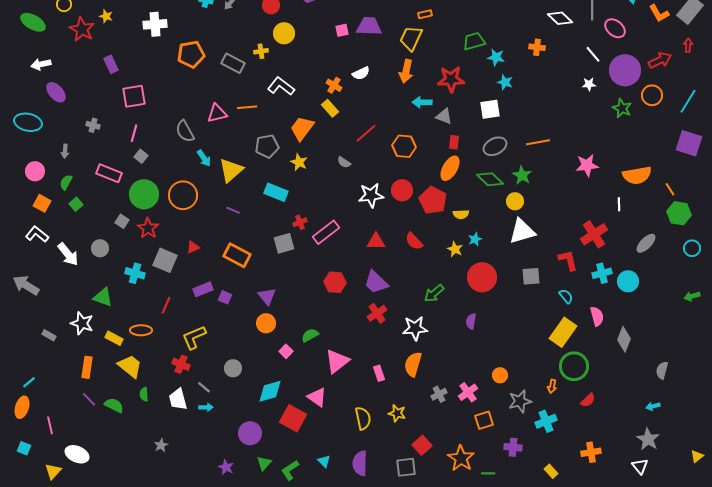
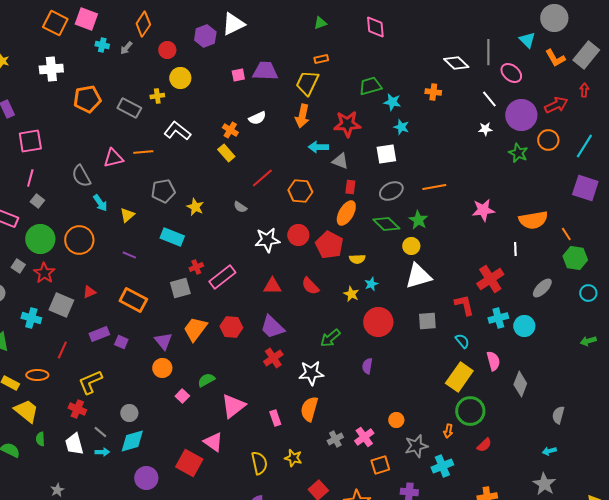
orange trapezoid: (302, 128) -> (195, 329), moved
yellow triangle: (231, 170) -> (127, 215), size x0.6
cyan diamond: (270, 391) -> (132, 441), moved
---
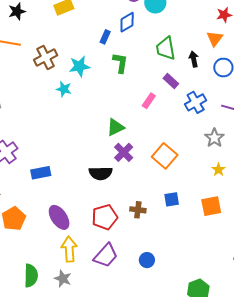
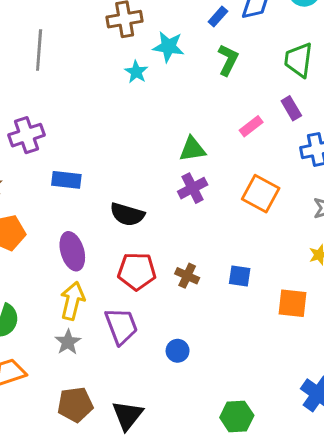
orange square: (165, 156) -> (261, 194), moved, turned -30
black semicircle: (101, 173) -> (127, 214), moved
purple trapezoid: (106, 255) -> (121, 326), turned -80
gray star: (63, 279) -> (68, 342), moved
* * *
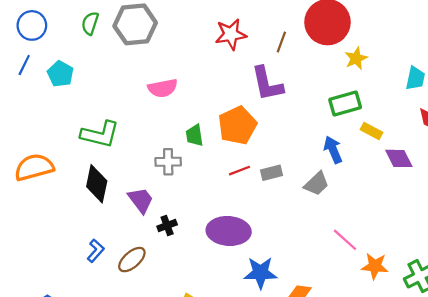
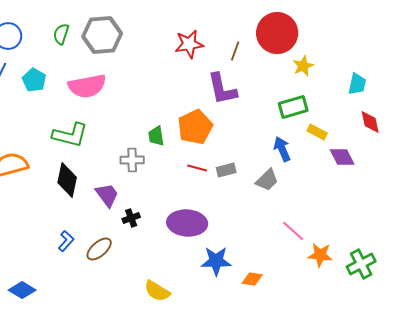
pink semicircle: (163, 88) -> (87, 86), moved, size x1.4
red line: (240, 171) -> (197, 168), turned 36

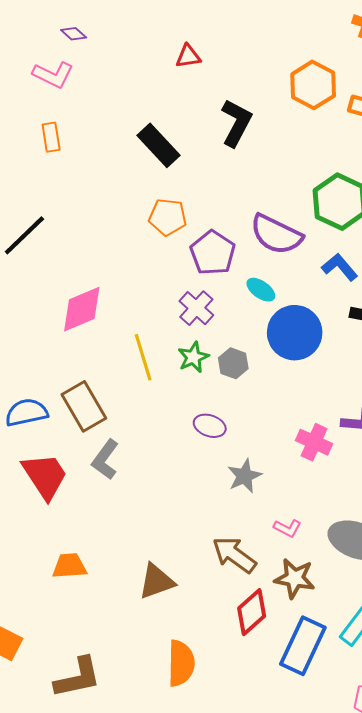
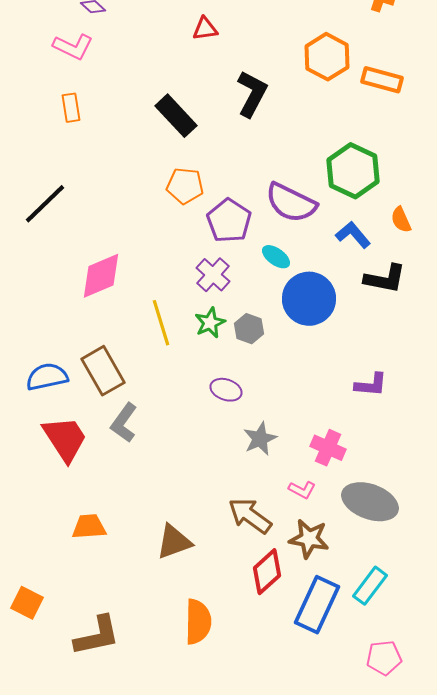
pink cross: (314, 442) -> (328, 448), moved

• [Instructions for the task]:
Output only an exact transcription of the lines above from the one with "orange square: (165, 156)" up to and including the one with "gray star: (63, 279) -> (68, 342), moved".

• [Solution for this task]:
orange square: (165, 156) -> (261, 194), moved, turned -30
black semicircle: (101, 173) -> (127, 214), moved
purple trapezoid: (106, 255) -> (121, 326), turned -80
gray star: (63, 279) -> (68, 342), moved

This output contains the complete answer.